▸ **Action item**
Leave the images out, and otherwise write out each entry exactly.

▸ **Given information**
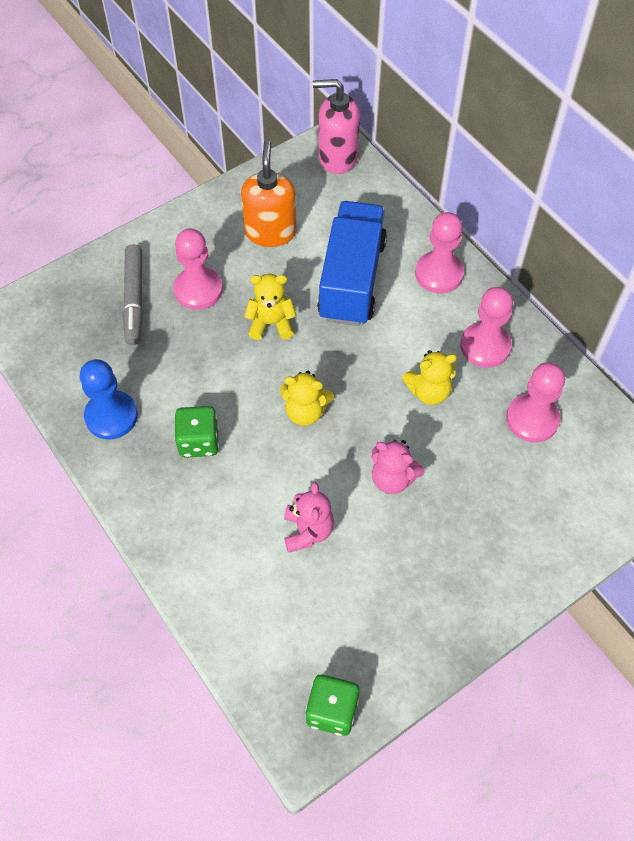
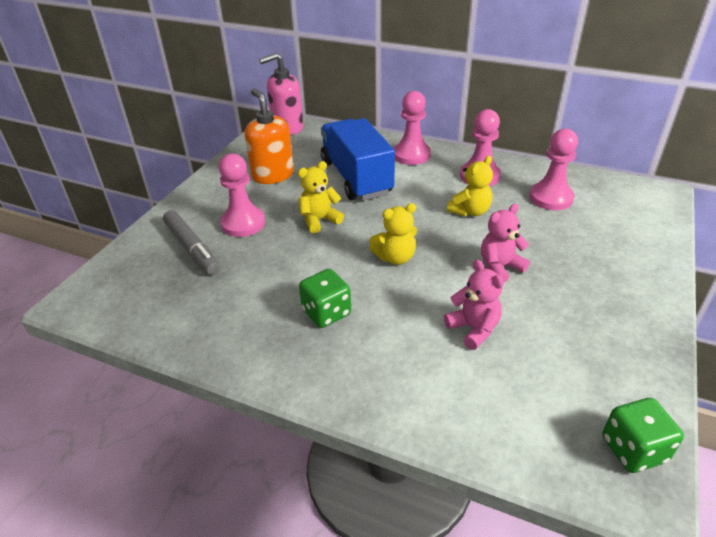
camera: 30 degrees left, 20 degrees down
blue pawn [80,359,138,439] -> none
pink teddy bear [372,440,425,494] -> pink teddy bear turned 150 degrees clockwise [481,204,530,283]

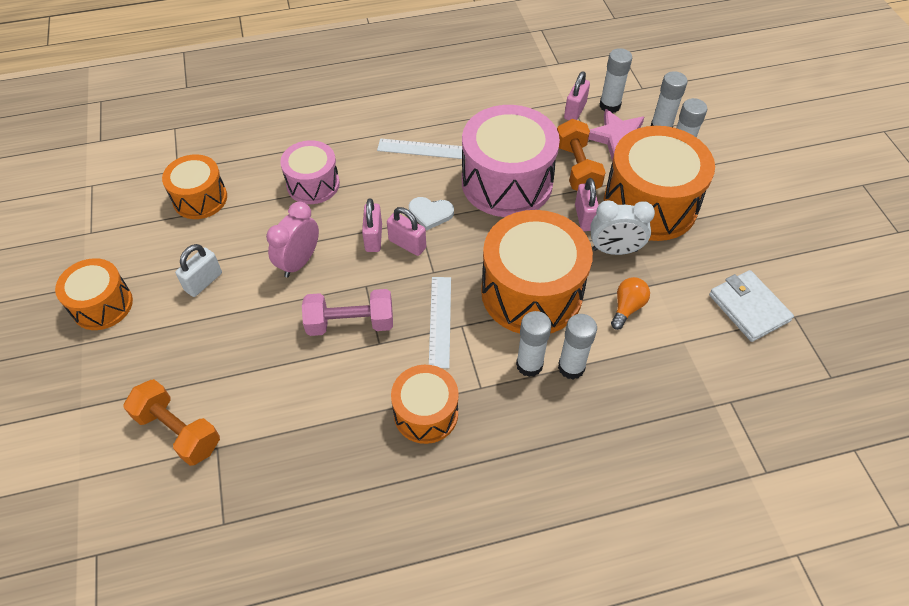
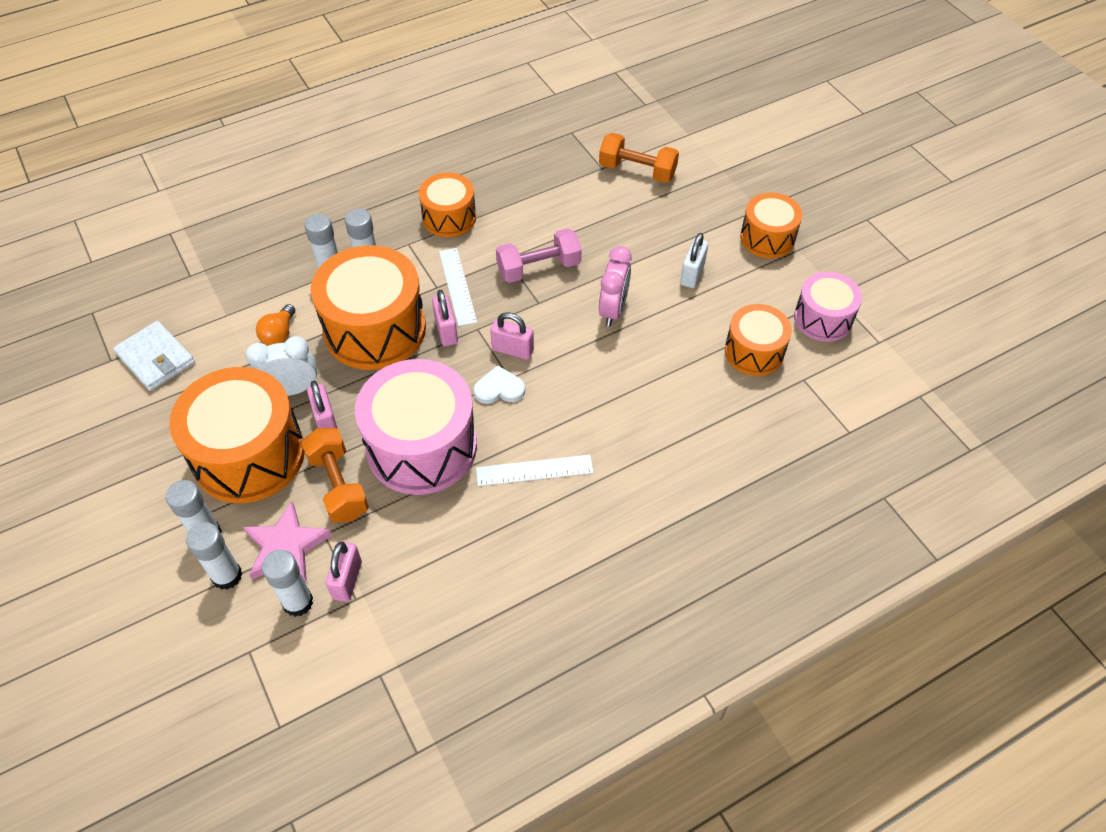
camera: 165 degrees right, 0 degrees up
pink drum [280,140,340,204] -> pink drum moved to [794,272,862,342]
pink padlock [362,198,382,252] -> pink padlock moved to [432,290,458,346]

▸ **The completed task**
camera: 30 degrees left, 20 degrees down
blue pawn [80,359,138,439] -> none
pink teddy bear [372,440,425,494] -> pink teddy bear turned 150 degrees clockwise [481,204,530,283]

camera: 165 degrees right, 0 degrees up
pink drum [280,140,340,204] -> pink drum moved to [794,272,862,342]
pink padlock [362,198,382,252] -> pink padlock moved to [432,290,458,346]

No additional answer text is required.